What you have to do: Reproduce the lines below with each occurrence of "none" changed to "empty" and everything else left as it is. Omit the pictures.

Dataset rows:
+ + +

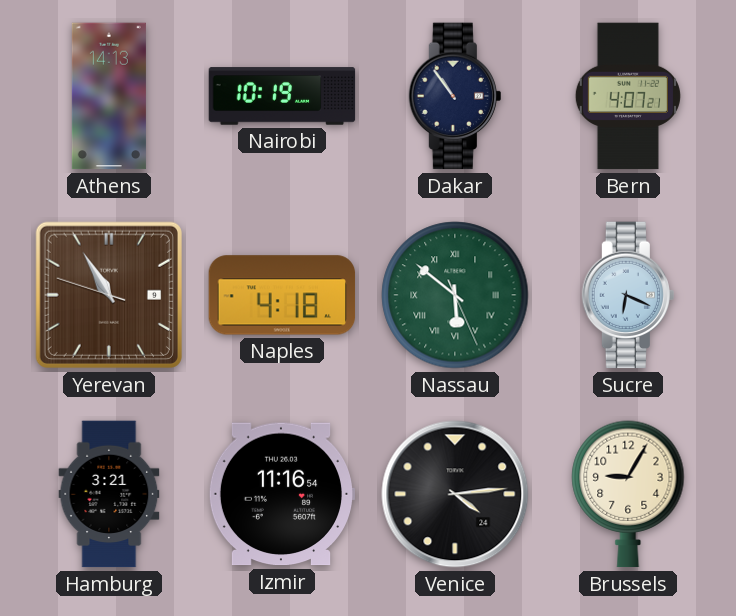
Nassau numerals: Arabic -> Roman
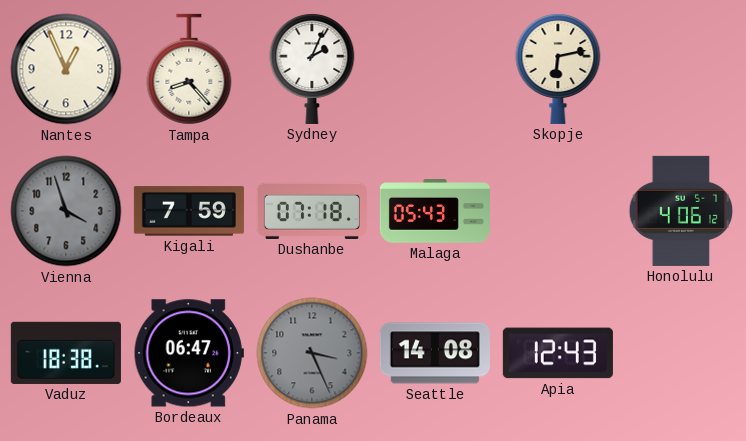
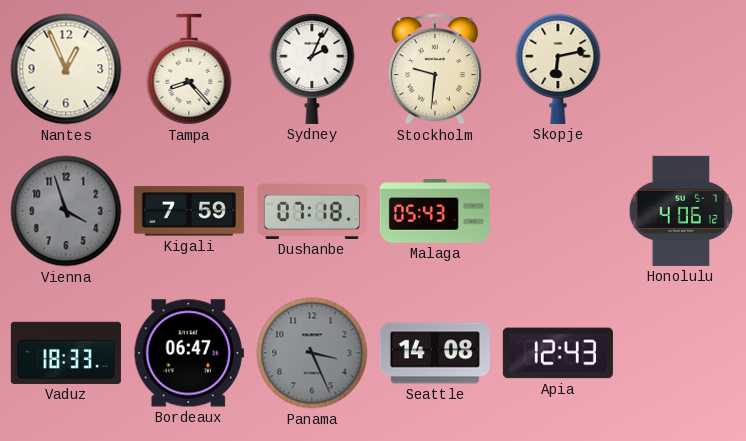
Stockholm: none -> 9:31
Vaduz: 18:38 -> 18:33
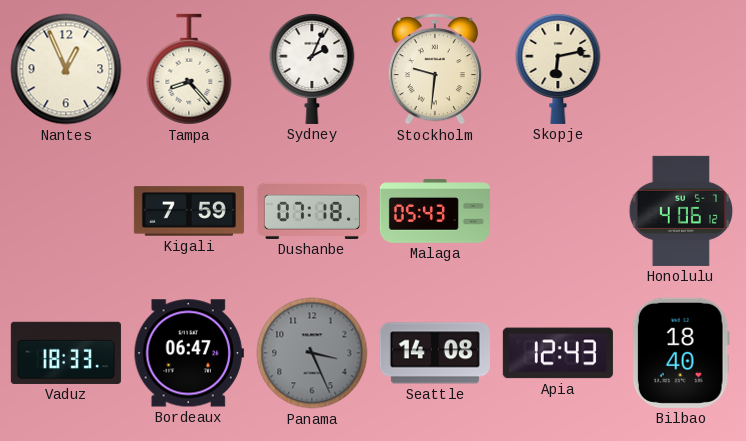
Vienna: 3:57 -> none
Bilbao: none -> 18:40
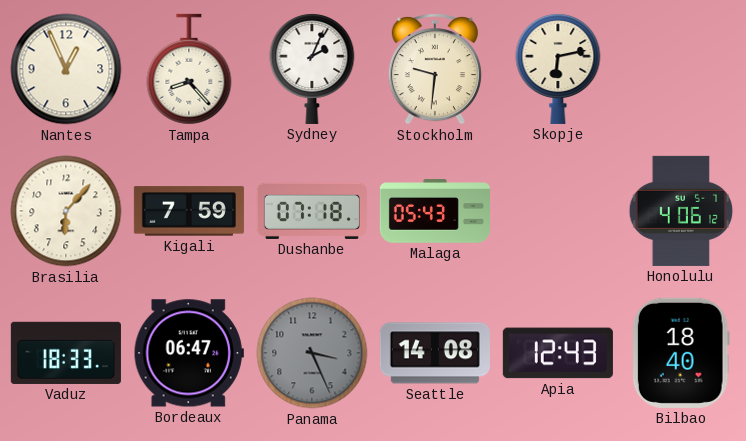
Brasilia: none -> 6:07
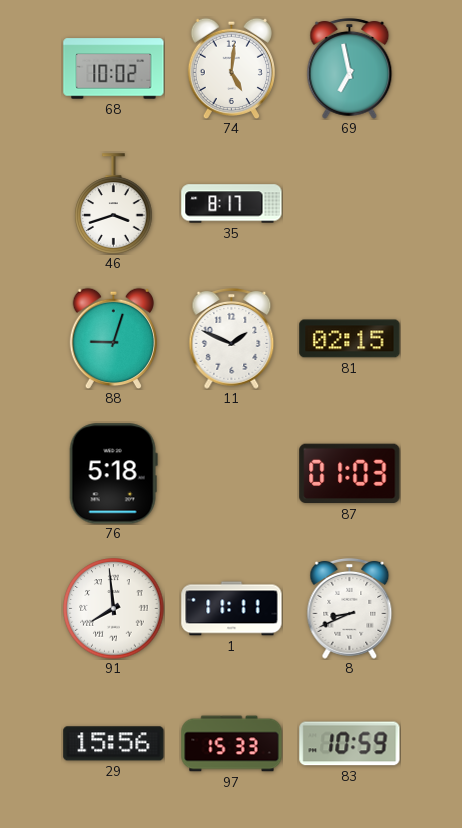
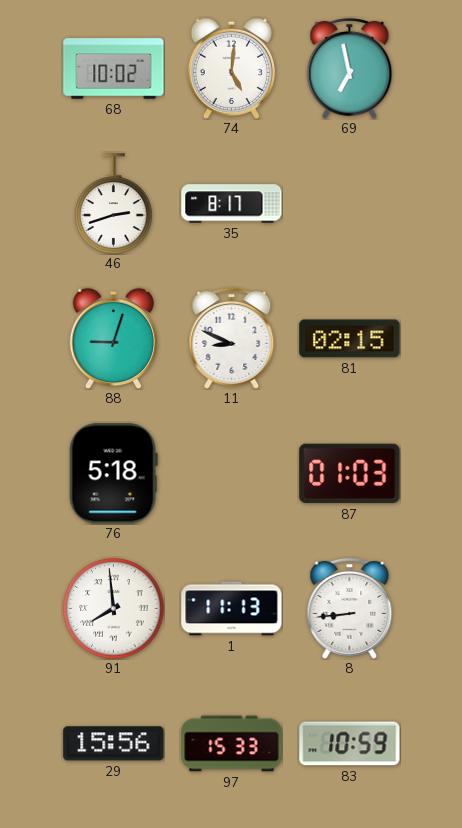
46: 3:42 -> 2:42
11: 1:49 -> 8:49
1: 11:11 -> 11:13
8: 8:41 -> 8:44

+ + +

Task answer:
Nassau numerals: Arabic -> Roman
Stockholm: empty -> 9:31
Vaduz: 18:38 -> 18:33
Vienna: 3:57 -> empty
Bilbao: empty -> 18:40
Brasilia: empty -> 6:07
46: 3:42 -> 2:42
11: 1:49 -> 8:49
1: 11:11 -> 11:13
8: 8:41 -> 8:44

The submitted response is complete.